• Data items
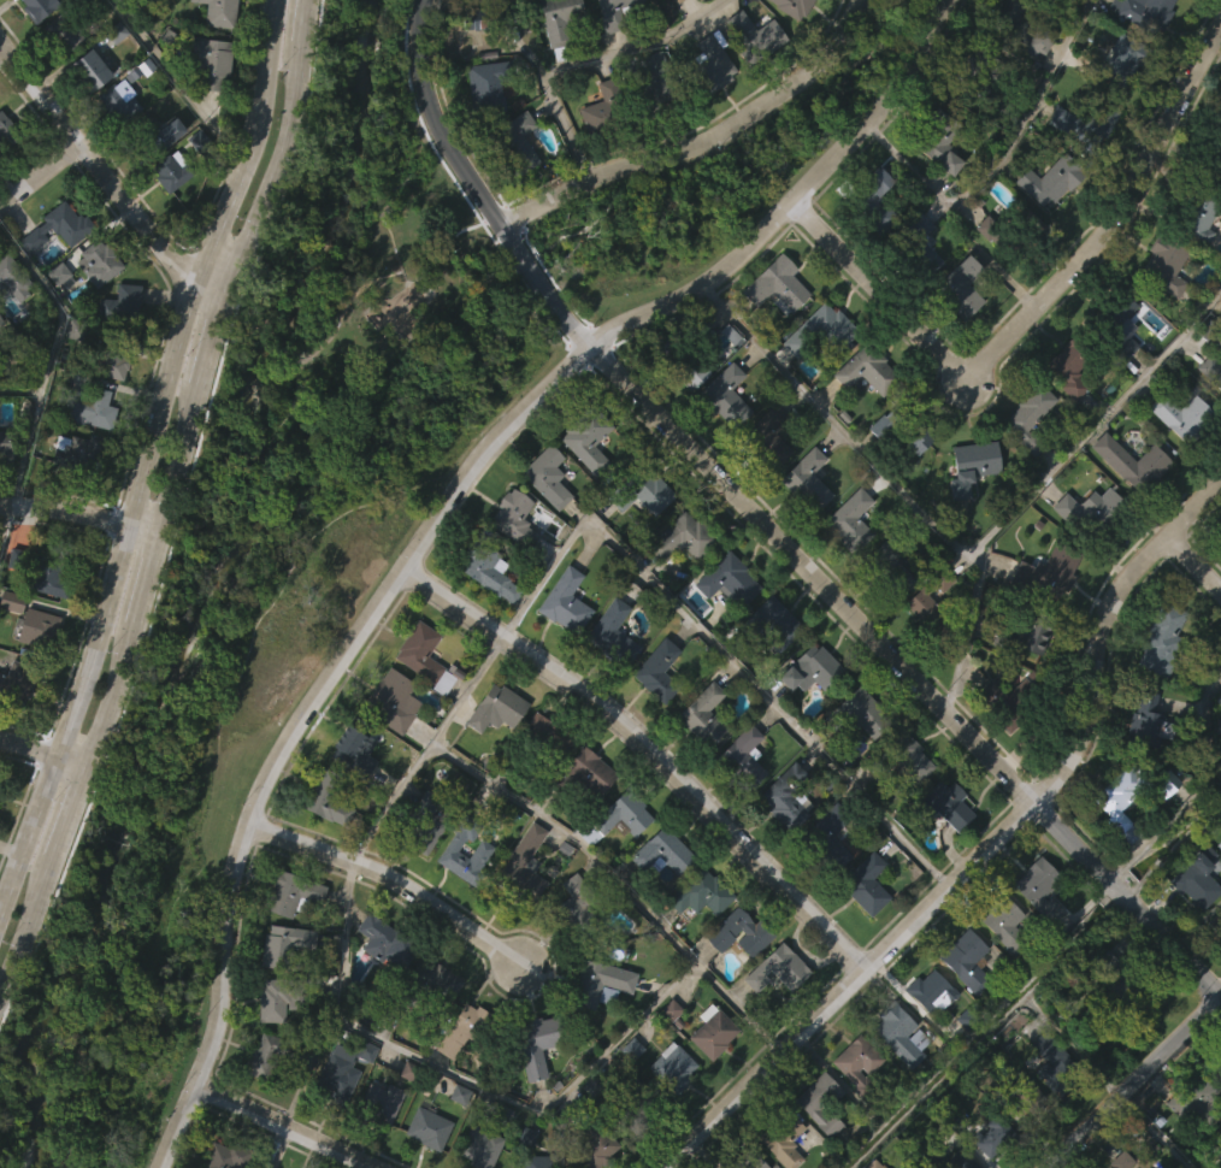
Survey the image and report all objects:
building: (676, 0)
building: (737, 1)
building: (1053, 2)
building: (795, 6)
building: (815, 6)
building: (1168, 7)
building: (39, 8)
building: (220, 12)
building: (613, 12)
building: (1145, 13)
building: (10, 14)
building: (489, 17)
road: (300, 19)
building: (561, 23)
building: (1023, 25)
building: (65, 32)
building: (757, 35)
building: (110, 36)
building: (789, 41)
building: (612, 45)
building: (34, 49)
building: (1142, 51)
building: (1004, 56)
building: (1117, 60)
building: (212, 61)
building: (555, 62)
road: (591, 63)
building: (469, 66)
building: (709, 68)
building: (90, 70)
building: (751, 80)
building: (983, 80)
road: (177, 82)
building: (63, 84)
building: (488, 85)
building: (651, 86)
building: (1034, 86)
road: (429, 98)
building: (119, 102)
building: (1115, 105)
building: (207, 108)
building: (606, 110)
building: (708, 111)
building: (85, 116)
building: (1084, 124)
building: (8, 130)
building: (482, 133)
building: (148, 136)
building: (648, 138)
building: (942, 141)
building: (516, 143)
building: (115, 147)
road: (682, 147)
building: (596, 155)
building: (1214, 159)
building: (180, 161)
road: (1002, 161)
building: (1078, 171)
road: (39, 175)
road: (109, 181)
building: (1051, 182)
road: (273, 183)
building: (193, 185)
building: (515, 185)
building: (1216, 187)
building: (936, 192)
building: (877, 201)
building: (1199, 213)
building: (169, 217)
building: (59, 227)
building: (1044, 229)
building: (1015, 235)
building: (919, 247)
building: (870, 257)
building: (99, 262)
building: (1194, 264)
building: (1168, 265)
building: (54, 273)
building: (984, 275)
building: (13, 276)
building: (778, 284)
building: (963, 288)
building: (918, 293)
building: (121, 304)
road: (1035, 306)
building: (92, 307)
building: (1160, 311)
building: (54, 319)
building: (1, 320)
building: (1116, 323)
building: (772, 330)
building: (823, 331)
building: (956, 333)
building: (111, 354)
road: (207, 357)
building: (682, 358)
building: (24, 363)
building: (1077, 364)
building: (1210, 369)
building: (869, 370)
building: (1110, 374)
road: (44, 375)
building: (815, 376)
building: (71, 378)
road: (20, 390)
building: (727, 396)
building: (92, 409)
building: (1184, 414)
building: (1064, 416)
building: (690, 417)
building: (863, 417)
building: (1033, 417)
building: (906, 427)
building: (585, 436)
building: (770, 437)
building: (245, 439)
building: (721, 442)
building: (8, 448)
building: (87, 454)
road: (144, 457)
building: (1175, 460)
building: (1024, 461)
building: (1135, 462)
road: (180, 465)
building: (974, 466)
building: (876, 472)
building: (546, 476)
building: (809, 480)
building: (764, 482)
building: (582, 486)
building: (2, 487)
building: (639, 487)
building: (911, 487)
building: (74, 496)
building: (1127, 508)
road: (443, 510)
building: (966, 512)
building: (1091, 513)
road: (82, 514)
building: (513, 518)
building: (541, 519)
building: (853, 520)
building: (803, 526)
building: (684, 538)
building: (639, 541)
road: (966, 551)
building: (1084, 557)
road: (1195, 561)
building: (510, 563)
building: (892, 563)
building: (846, 566)
building: (489, 570)
building: (41, 572)
building: (1046, 573)
road: (148, 578)
park: (264, 578)
building: (730, 581)
building: (678, 583)
building: (231, 596)
building: (567, 603)
building: (931, 605)
road: (843, 606)
building: (889, 612)
building: (483, 618)
building: (1044, 618)
building: (772, 624)
building: (730, 625)
building: (39, 630)
building: (615, 631)
building: (1028, 636)
road: (711, 639)
building: (1165, 639)
building: (9, 647)
building: (561, 647)
building: (920, 652)
building: (425, 657)
building: (770, 669)
building: (814, 669)
building: (659, 671)
building: (34, 674)
building: (187, 675)
building: (609, 677)
building: (17, 682)
building: (1022, 682)
building: (1156, 685)
road: (112, 695)
building: (1006, 700)
building: (1220, 700)
building: (394, 701)
building: (419, 702)
building: (498, 709)
building: (807, 714)
building: (855, 714)
building: (653, 716)
building: (170, 717)
building: (706, 717)
building: (1150, 723)
building: (16, 730)
building: (547, 737)
building: (389, 744)
building: (1216, 746)
building: (354, 747)
building: (1002, 747)
road: (426, 748)
road: (648, 752)
building: (492, 754)
building: (854, 754)
building: (745, 757)
road: (45, 758)
building: (902, 759)
building: (699, 760)
building: (1140, 765)
building: (592, 771)
building: (545, 780)
building: (1168, 784)
building: (0, 785)
road: (1196, 789)
building: (348, 796)
building: (328, 799)
building: (789, 799)
building: (740, 801)
building: (1124, 801)
building: (906, 804)
building: (945, 805)
building: (621, 812)
road: (72, 814)
building: (585, 817)
building: (424, 824)
building: (1161, 829)
building: (829, 839)
building: (1115, 847)
building: (779, 848)
building: (941, 850)
road: (986, 850)
building: (662, 851)
building: (324, 852)
building: (464, 852)
building: (612, 863)
building: (424, 866)
building: (522, 866)
building: (1195, 880)
road: (394, 881)
building: (824, 882)
building: (867, 885)
building: (1043, 887)
building: (294, 894)
building: (702, 894)
building: (478, 895)
building: (659, 897)
building: (520, 908)
building: (578, 908)
building: (1217, 919)
building: (1007, 922)
road: (27, 926)
building: (1192, 926)
building: (861, 930)
building: (756, 931)
building: (1034, 934)
building: (696, 939)
building: (383, 940)
building: (284, 944)
building: (571, 948)
building: (967, 959)
building: (781, 969)
building: (1000, 969)
building: (734, 978)
building: (437, 979)
building: (601, 983)
building: (1124, 984)
building: (382, 987)
building: (933, 991)
building: (277, 996)
building: (961, 1006)
building: (774, 1014)
building: (431, 1026)
building: (596, 1028)
building: (465, 1030)
building: (715, 1031)
building: (897, 1034)
building: (926, 1036)
building: (535, 1043)
building: (270, 1054)
building: (1056, 1063)
building: (861, 1065)
building: (675, 1068)
building: (456, 1076)
building: (338, 1077)
building: (708, 1077)
building: (894, 1078)
road: (1129, 1087)
building: (530, 1091)
building: (1201, 1094)
building: (626, 1095)
building: (362, 1096)
building: (1043, 1096)
building: (1028, 1099)
building: (260, 1101)
building: (640, 1101)
building: (382, 1102)
building: (815, 1103)
road: (520, 1105)
building: (853, 1107)
building: (668, 1113)
building: (562, 1120)
building: (332, 1122)
road: (285, 1126)
building: (429, 1127)
building: (993, 1130)
building: (785, 1138)
building: (456, 1139)
building: (593, 1143)
building: (813, 1144)
building: (1185, 1144)
building: (377, 1146)
building: (482, 1146)
building: (934, 1151)
building: (227, 1155)
building: (750, 1160)
building: (1121, 1160)
building: (543, 1161)
building: (422, 1162)
building: (783, 1163)
building: (991, 1164)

• What is expected
Would you print all of the entries exactly, omitting any image?

• Answer to this task
Survey the image and report all objects:
building: (676, 0)
building: (737, 1)
building: (1053, 2)
building: (795, 6)
building: (815, 6)
building: (1168, 7)
building: (39, 8)
building: (220, 12)
building: (613, 12)
building: (1145, 13)
building: (10, 14)
building: (489, 17)
road: (300, 19)
building: (561, 23)
building: (1023, 25)
building: (65, 32)
building: (757, 35)
building: (110, 36)
building: (789, 41)
building: (612, 45)
building: (34, 49)
building: (1142, 51)
building: (1004, 56)
building: (1117, 60)
building: (212, 61)
building: (555, 62)
road: (591, 63)
building: (469, 66)
building: (709, 68)
building: (90, 70)
building: (751, 80)
building: (983, 80)
road: (177, 82)
building: (63, 84)
building: (488, 85)
building: (651, 86)
building: (1034, 86)
road: (429, 98)
building: (119, 102)
building: (1115, 105)
building: (207, 108)
building: (606, 110)
building: (708, 111)
building: (85, 116)
building: (1084, 124)
building: (8, 130)
building: (482, 133)
building: (148, 136)
building: (648, 138)
building: (942, 141)
building: (516, 143)
building: (115, 147)
road: (682, 147)
building: (596, 155)
building: (1214, 159)
building: (180, 161)
road: (1002, 161)
building: (1078, 171)
road: (39, 175)
road: (109, 181)
building: (1051, 182)
road: (273, 183)
building: (193, 185)
building: (515, 185)
building: (1216, 187)
building: (936, 192)
building: (877, 201)
building: (1199, 213)
building: (169, 217)
building: (59, 227)
building: (1044, 229)
building: (1015, 235)
building: (919, 247)
building: (870, 257)
building: (99, 262)
building: (1194, 264)
building: (1168, 265)
building: (54, 273)
building: (984, 275)
building: (13, 276)
building: (778, 284)
building: (963, 288)
building: (918, 293)
building: (121, 304)
road: (1035, 306)
building: (92, 307)
building: (1160, 311)
building: (54, 319)
building: (1, 320)
building: (1116, 323)
building: (772, 330)
building: (823, 331)
building: (956, 333)
building: (111, 354)
road: (207, 357)
building: (682, 358)
building: (24, 363)
building: (1077, 364)
building: (1210, 369)
building: (869, 370)
building: (1110, 374)
road: (44, 375)
building: (815, 376)
building: (71, 378)
road: (20, 390)
building: (727, 396)
building: (92, 409)
building: (1184, 414)
building: (1064, 416)
building: (690, 417)
building: (863, 417)
building: (1033, 417)
building: (906, 427)
building: (585, 436)
building: (770, 437)
building: (245, 439)
building: (721, 442)
building: (8, 448)
building: (87, 454)
road: (144, 457)
building: (1175, 460)
building: (1024, 461)
building: (1135, 462)
road: (180, 465)
building: (974, 466)
building: (876, 472)
building: (546, 476)
building: (809, 480)
building: (764, 482)
building: (582, 486)
building: (2, 487)
building: (639, 487)
building: (911, 487)
building: (74, 496)
building: (1127, 508)
road: (443, 510)
building: (966, 512)
building: (1091, 513)
road: (82, 514)
building: (513, 518)
building: (541, 519)
building: (853, 520)
building: (803, 526)
building: (684, 538)
building: (639, 541)
road: (966, 551)
building: (1084, 557)
road: (1195, 561)
building: (510, 563)
building: (892, 563)
building: (846, 566)
building: (489, 570)
building: (41, 572)
building: (1046, 573)
road: (148, 578)
park: (264, 578)
building: (730, 581)
building: (678, 583)
building: (231, 596)
building: (567, 603)
building: (931, 605)
road: (843, 606)
building: (889, 612)
building: (483, 618)
building: (1044, 618)
building: (772, 624)
building: (730, 625)
building: (39, 630)
building: (615, 631)
building: (1028, 636)
road: (711, 639)
building: (1165, 639)
building: (9, 647)
building: (561, 647)
building: (920, 652)
building: (425, 657)
building: (770, 669)
building: (814, 669)
building: (659, 671)
building: (34, 674)
building: (187, 675)
building: (609, 677)
building: (17, 682)
building: (1022, 682)
building: (1156, 685)
road: (112, 695)
building: (1006, 700)
building: (1220, 700)
building: (394, 701)
building: (419, 702)
building: (498, 709)
building: (807, 714)
building: (855, 714)
building: (653, 716)
building: (170, 717)
building: (706, 717)
building: (1150, 723)
building: (16, 730)
building: (547, 737)
building: (389, 744)
building: (1216, 746)
building: (354, 747)
building: (1002, 747)
road: (426, 748)
road: (648, 752)
building: (492, 754)
building: (854, 754)
building: (745, 757)
road: (45, 758)
building: (902, 759)
building: (699, 760)
building: (1140, 765)
building: (592, 771)
building: (545, 780)
building: (1168, 784)
building: (0, 785)
road: (1196, 789)
building: (348, 796)
building: (328, 799)
building: (789, 799)
building: (740, 801)
building: (1124, 801)
building: (906, 804)
building: (945, 805)
building: (621, 812)
road: (72, 814)
building: (585, 817)
building: (424, 824)
building: (1161, 829)
building: (829, 839)
building: (1115, 847)
building: (779, 848)
building: (941, 850)
road: (986, 850)
building: (662, 851)
building: (324, 852)
building: (464, 852)
building: (612, 863)
building: (424, 866)
building: (522, 866)
building: (1195, 880)
road: (394, 881)
building: (824, 882)
building: (867, 885)
building: (1043, 887)
building: (294, 894)
building: (702, 894)
building: (478, 895)
building: (659, 897)
building: (520, 908)
building: (578, 908)
building: (1217, 919)
building: (1007, 922)
road: (27, 926)
building: (1192, 926)
building: (861, 930)
building: (756, 931)
building: (1034, 934)
building: (696, 939)
building: (383, 940)
building: (284, 944)
building: (571, 948)
building: (967, 959)
building: (781, 969)
building: (1000, 969)
building: (734, 978)
building: (437, 979)
building: (601, 983)
building: (1124, 984)
building: (382, 987)
building: (933, 991)
building: (277, 996)
building: (961, 1006)
building: (774, 1014)
building: (431, 1026)
building: (596, 1028)
building: (465, 1030)
building: (715, 1031)
building: (897, 1034)
building: (926, 1036)
building: (535, 1043)
building: (270, 1054)
building: (1056, 1063)
building: (861, 1065)
building: (675, 1068)
building: (456, 1076)
building: (338, 1077)
building: (708, 1077)
building: (894, 1078)
road: (1129, 1087)
building: (530, 1091)
building: (1201, 1094)
building: (626, 1095)
building: (362, 1096)
building: (1043, 1096)
building: (1028, 1099)
building: (260, 1101)
building: (640, 1101)
building: (382, 1102)
building: (815, 1103)
road: (520, 1105)
building: (853, 1107)
building: (668, 1113)
building: (562, 1120)
building: (332, 1122)
road: (285, 1126)
building: (429, 1127)
building: (993, 1130)
building: (785, 1138)
building: (456, 1139)
building: (593, 1143)
building: (813, 1144)
building: (1185, 1144)
building: (377, 1146)
building: (482, 1146)
building: (934, 1151)
building: (227, 1155)
building: (750, 1160)
building: (1121, 1160)
building: (543, 1161)
building: (422, 1162)
building: (783, 1163)
building: (991, 1164)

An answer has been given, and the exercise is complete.